**ACTIVITY**
From the entries below, retype only the lines from the one with "brown cube [377,355,418,399] -> none" through the one with "camera: 30 degrees right, 20 degrees up", exactly as written.

++++

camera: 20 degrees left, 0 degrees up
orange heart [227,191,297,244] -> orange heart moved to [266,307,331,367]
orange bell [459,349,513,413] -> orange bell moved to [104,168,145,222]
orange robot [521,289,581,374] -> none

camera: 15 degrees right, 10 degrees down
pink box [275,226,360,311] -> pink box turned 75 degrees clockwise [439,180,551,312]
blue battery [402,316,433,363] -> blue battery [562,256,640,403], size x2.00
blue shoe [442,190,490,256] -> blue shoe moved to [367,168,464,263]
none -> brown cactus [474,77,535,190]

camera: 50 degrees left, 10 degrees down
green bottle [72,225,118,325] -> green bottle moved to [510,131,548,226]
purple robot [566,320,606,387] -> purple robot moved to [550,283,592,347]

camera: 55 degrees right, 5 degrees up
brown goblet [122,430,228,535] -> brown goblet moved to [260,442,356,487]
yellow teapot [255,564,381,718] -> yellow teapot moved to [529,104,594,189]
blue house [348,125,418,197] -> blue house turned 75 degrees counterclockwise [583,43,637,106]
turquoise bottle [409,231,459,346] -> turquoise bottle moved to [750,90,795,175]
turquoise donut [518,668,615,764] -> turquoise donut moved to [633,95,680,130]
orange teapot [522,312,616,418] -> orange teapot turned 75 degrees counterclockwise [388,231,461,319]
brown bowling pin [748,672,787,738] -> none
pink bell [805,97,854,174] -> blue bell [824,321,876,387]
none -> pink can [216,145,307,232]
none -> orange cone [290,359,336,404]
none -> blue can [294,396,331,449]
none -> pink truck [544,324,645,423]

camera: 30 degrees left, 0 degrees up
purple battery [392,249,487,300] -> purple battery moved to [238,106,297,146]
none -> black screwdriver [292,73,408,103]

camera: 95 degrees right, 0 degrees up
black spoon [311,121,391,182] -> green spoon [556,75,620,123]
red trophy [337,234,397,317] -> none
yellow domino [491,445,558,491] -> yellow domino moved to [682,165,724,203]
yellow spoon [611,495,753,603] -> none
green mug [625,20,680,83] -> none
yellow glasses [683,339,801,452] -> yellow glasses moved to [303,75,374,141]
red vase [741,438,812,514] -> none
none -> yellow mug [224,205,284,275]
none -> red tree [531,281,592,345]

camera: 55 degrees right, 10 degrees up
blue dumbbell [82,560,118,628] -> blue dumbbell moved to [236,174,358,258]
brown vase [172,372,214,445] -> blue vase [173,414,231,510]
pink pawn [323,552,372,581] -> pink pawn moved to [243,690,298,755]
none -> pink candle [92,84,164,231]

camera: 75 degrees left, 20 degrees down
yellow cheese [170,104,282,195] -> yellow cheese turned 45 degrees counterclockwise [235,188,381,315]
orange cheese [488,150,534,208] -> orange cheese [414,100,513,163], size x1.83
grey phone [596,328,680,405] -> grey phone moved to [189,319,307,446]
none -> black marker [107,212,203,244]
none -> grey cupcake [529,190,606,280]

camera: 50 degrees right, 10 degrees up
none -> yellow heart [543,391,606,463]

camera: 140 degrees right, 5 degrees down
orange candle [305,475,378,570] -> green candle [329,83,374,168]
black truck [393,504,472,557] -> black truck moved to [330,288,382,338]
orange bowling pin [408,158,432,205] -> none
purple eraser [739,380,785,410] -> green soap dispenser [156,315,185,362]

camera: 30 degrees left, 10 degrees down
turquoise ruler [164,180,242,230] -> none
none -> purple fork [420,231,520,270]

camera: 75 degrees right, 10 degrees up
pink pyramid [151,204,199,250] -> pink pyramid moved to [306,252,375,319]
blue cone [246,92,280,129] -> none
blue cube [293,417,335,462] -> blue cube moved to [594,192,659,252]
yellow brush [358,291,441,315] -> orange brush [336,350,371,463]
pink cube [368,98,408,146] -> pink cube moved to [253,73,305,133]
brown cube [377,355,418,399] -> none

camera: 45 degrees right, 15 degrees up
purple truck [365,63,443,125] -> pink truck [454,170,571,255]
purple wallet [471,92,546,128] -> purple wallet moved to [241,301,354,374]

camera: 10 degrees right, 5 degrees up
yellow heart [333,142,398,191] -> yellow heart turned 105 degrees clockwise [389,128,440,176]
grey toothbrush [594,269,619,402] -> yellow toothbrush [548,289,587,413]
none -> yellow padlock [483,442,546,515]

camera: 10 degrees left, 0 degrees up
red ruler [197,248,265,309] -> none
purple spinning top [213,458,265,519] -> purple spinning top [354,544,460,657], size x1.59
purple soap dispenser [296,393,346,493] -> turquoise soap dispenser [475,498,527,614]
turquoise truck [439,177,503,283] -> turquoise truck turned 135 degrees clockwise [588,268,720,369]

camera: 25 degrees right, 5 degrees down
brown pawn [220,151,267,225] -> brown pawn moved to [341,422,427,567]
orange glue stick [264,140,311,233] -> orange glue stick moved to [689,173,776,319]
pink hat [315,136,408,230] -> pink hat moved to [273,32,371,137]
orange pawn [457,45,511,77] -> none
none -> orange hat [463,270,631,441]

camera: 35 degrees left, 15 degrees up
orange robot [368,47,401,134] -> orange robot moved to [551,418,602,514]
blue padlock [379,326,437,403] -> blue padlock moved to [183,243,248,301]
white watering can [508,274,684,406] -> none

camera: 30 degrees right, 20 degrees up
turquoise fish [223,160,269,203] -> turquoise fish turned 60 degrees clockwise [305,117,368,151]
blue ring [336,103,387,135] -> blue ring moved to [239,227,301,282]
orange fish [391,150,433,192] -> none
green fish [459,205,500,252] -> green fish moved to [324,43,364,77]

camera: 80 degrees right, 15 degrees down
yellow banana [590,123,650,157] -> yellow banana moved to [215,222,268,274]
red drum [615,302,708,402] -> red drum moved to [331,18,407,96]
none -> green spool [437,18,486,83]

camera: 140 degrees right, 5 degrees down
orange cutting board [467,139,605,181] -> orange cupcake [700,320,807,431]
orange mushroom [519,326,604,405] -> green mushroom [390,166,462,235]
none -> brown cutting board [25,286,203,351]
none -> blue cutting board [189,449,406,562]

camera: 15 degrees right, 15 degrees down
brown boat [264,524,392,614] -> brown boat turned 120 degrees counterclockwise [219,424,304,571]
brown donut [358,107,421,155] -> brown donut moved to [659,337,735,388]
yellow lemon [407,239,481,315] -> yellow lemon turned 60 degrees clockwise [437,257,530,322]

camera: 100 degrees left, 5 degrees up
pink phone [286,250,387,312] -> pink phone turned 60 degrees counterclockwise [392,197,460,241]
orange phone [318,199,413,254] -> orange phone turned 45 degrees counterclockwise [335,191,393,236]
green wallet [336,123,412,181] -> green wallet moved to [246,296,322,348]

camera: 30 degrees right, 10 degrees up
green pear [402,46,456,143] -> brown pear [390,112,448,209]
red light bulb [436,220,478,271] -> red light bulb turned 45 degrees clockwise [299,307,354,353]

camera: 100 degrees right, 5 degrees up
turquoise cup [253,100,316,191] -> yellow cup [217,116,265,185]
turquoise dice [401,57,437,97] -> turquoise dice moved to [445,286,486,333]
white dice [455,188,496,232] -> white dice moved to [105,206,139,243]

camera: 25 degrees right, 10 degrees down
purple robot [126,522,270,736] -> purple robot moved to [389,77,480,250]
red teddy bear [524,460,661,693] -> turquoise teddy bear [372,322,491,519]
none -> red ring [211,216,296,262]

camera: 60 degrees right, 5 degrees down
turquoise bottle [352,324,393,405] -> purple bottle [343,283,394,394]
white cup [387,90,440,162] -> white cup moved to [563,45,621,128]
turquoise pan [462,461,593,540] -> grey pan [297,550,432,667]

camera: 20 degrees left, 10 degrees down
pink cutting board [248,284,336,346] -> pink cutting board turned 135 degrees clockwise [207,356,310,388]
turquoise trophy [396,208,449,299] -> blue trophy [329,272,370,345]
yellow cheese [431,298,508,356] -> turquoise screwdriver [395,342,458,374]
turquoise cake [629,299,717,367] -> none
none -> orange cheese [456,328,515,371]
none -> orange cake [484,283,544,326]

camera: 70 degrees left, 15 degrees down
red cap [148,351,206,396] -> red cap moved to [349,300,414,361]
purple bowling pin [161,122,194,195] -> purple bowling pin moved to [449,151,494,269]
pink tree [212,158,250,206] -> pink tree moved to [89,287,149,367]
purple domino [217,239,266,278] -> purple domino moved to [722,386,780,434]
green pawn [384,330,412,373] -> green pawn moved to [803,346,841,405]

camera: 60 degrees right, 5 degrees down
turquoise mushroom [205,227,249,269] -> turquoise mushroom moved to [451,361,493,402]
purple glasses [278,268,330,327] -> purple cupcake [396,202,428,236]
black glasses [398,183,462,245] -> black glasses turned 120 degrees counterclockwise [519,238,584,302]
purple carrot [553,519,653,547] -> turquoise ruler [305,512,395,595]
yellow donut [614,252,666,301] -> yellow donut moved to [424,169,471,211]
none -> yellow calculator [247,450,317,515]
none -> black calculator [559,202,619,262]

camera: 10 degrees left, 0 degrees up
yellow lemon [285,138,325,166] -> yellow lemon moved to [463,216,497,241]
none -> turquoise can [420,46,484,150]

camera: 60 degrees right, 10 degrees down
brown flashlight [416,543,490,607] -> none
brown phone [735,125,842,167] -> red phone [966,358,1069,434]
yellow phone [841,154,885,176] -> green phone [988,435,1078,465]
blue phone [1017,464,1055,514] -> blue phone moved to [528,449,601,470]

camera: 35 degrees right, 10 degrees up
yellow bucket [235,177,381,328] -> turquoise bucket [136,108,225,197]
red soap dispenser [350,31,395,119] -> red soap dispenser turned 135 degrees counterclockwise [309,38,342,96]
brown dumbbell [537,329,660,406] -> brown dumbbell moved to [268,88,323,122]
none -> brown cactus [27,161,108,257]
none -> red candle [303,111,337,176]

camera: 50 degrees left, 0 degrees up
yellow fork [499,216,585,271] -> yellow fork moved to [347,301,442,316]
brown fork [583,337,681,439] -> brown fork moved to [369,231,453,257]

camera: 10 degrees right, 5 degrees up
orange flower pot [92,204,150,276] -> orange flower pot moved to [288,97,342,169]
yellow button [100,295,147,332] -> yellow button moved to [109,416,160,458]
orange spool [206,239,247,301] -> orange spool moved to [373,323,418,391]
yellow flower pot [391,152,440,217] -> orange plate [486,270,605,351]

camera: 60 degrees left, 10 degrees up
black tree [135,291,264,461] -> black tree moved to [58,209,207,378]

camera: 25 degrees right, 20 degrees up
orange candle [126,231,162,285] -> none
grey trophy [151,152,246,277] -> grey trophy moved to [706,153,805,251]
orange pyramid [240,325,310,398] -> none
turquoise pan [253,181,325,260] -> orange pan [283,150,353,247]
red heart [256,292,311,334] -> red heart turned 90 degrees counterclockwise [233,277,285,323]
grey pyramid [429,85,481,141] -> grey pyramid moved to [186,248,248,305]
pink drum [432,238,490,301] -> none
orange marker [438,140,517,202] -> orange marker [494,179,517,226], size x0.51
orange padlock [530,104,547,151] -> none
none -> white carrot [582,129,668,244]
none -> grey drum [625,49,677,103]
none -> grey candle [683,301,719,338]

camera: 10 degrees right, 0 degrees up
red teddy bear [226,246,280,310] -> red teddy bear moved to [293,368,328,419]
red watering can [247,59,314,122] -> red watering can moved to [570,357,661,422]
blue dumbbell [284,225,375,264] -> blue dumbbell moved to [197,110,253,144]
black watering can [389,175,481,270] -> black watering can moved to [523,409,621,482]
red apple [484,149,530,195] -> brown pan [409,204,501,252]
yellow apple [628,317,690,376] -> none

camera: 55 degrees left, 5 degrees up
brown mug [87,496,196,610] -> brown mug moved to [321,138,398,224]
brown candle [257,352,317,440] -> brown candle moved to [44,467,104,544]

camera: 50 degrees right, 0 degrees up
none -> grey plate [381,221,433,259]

++++

**REPLY TO THE EXERCISE**
brown cube [377,355,418,399] -> none

camera: 45 degrees right, 15 degrees up
purple truck [365,63,443,125] -> pink truck [454,170,571,255]
purple wallet [471,92,546,128] -> purple wallet moved to [241,301,354,374]

camera: 10 degrees right, 5 degrees up
yellow heart [333,142,398,191] -> yellow heart turned 105 degrees clockwise [389,128,440,176]
grey toothbrush [594,269,619,402] -> yellow toothbrush [548,289,587,413]
none -> yellow padlock [483,442,546,515]

camera: 10 degrees left, 0 degrees up
red ruler [197,248,265,309] -> none
purple spinning top [213,458,265,519] -> purple spinning top [354,544,460,657], size x1.59
purple soap dispenser [296,393,346,493] -> turquoise soap dispenser [475,498,527,614]
turquoise truck [439,177,503,283] -> turquoise truck turned 135 degrees clockwise [588,268,720,369]

camera: 25 degrees right, 5 degrees down
brown pawn [220,151,267,225] -> brown pawn moved to [341,422,427,567]
orange glue stick [264,140,311,233] -> orange glue stick moved to [689,173,776,319]
pink hat [315,136,408,230] -> pink hat moved to [273,32,371,137]
orange pawn [457,45,511,77] -> none
none -> orange hat [463,270,631,441]

camera: 35 degrees left, 15 degrees up
orange robot [368,47,401,134] -> orange robot moved to [551,418,602,514]
blue padlock [379,326,437,403] -> blue padlock moved to [183,243,248,301]
white watering can [508,274,684,406] -> none

camera: 30 degrees right, 20 degrees up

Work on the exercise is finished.